=== Collected data ===
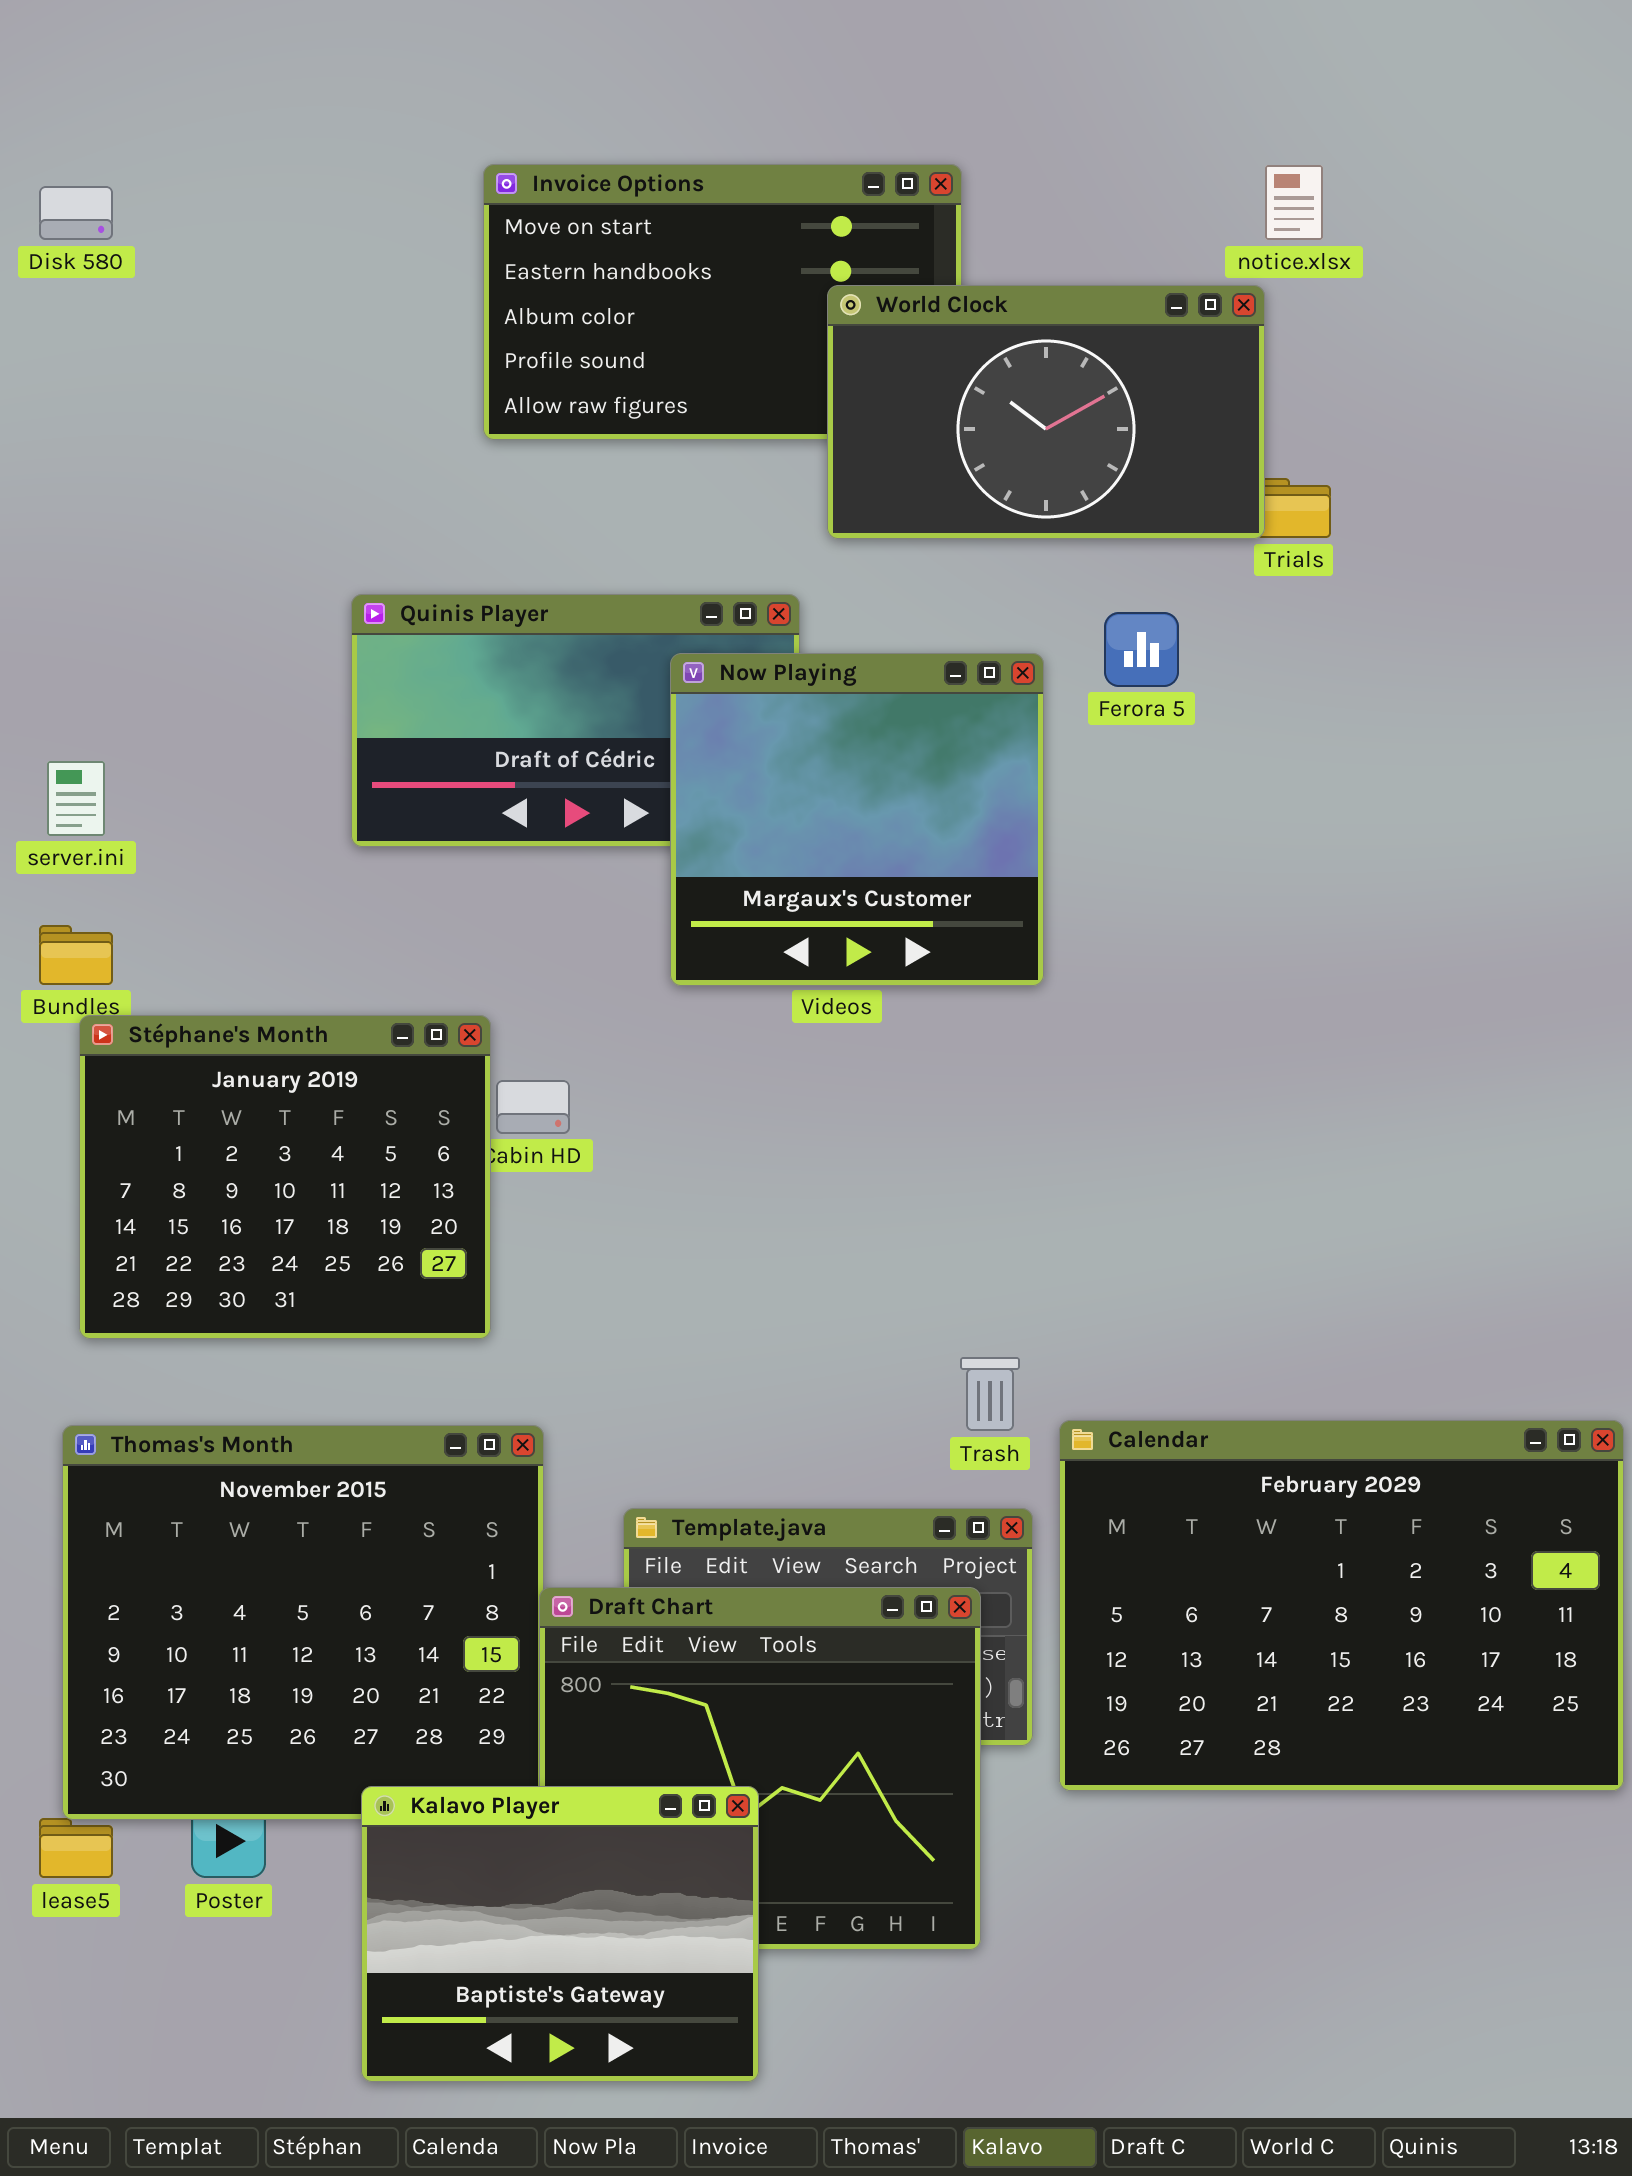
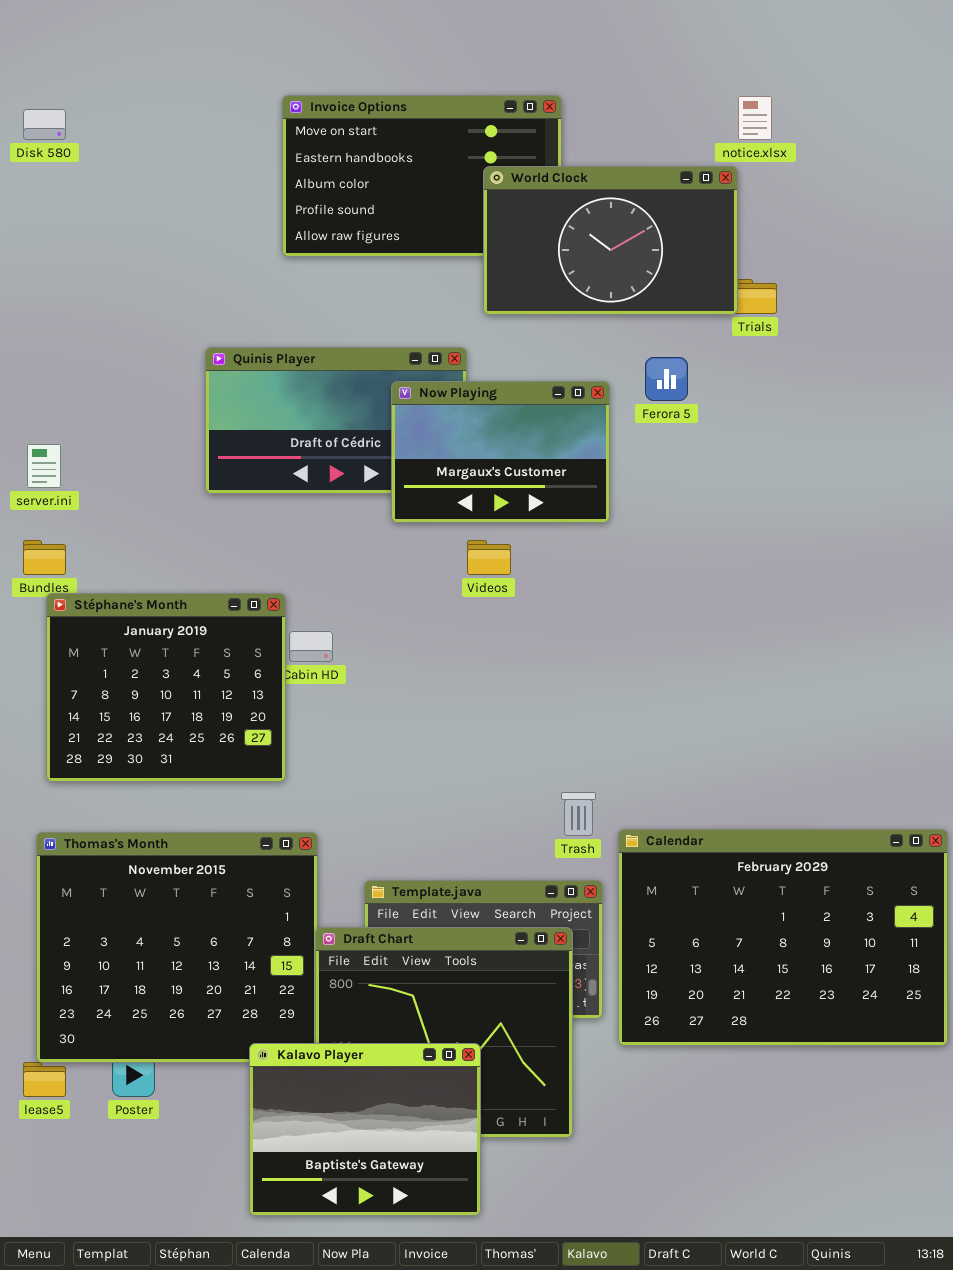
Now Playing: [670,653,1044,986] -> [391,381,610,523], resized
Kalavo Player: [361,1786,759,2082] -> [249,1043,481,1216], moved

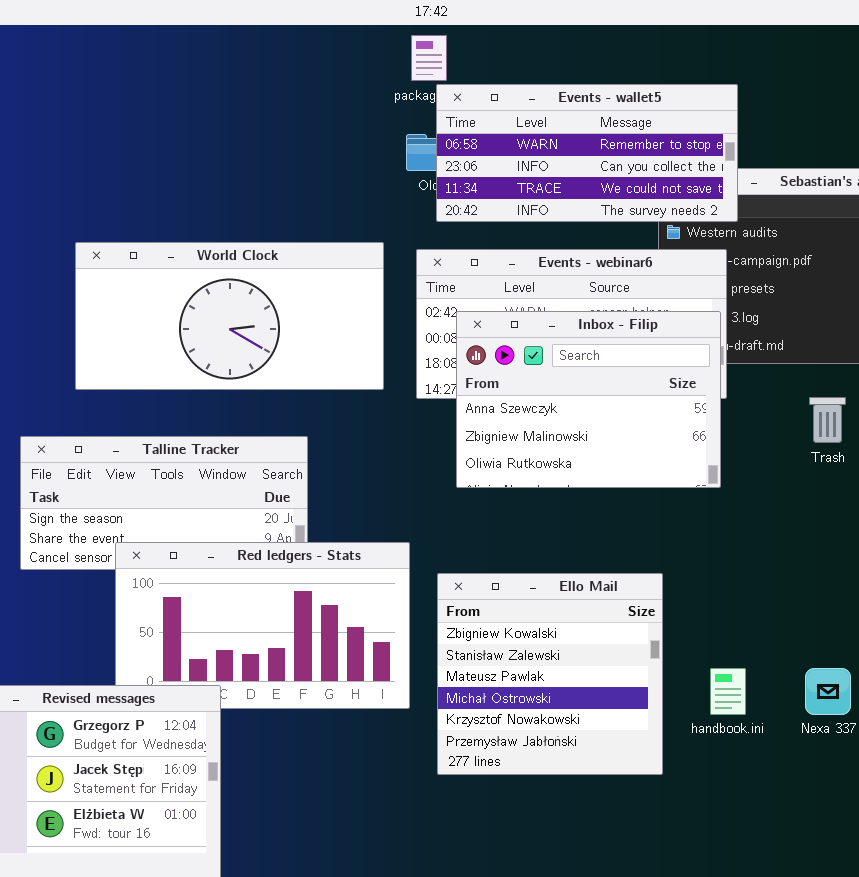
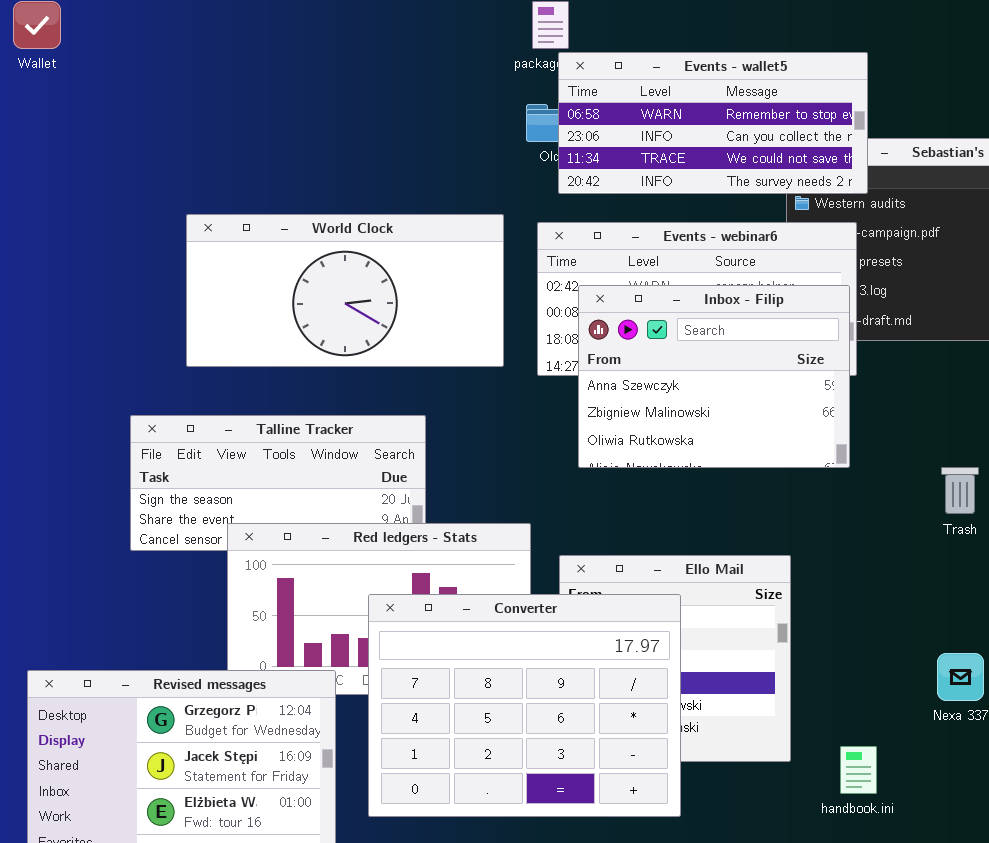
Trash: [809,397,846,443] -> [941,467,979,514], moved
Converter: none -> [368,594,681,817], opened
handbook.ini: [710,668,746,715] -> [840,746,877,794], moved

=== What is needed ===
Reprint the entries above exactly, images removed.

=== Exercise output ===
Now Playing: [670,653,1044,986] -> [391,381,610,523], resized
Kalavo Player: [361,1786,759,2082] -> [249,1043,481,1216], moved

Trash: [809,397,846,443] -> [941,467,979,514], moved
Converter: none -> [368,594,681,817], opened
handbook.ini: [710,668,746,715] -> [840,746,877,794], moved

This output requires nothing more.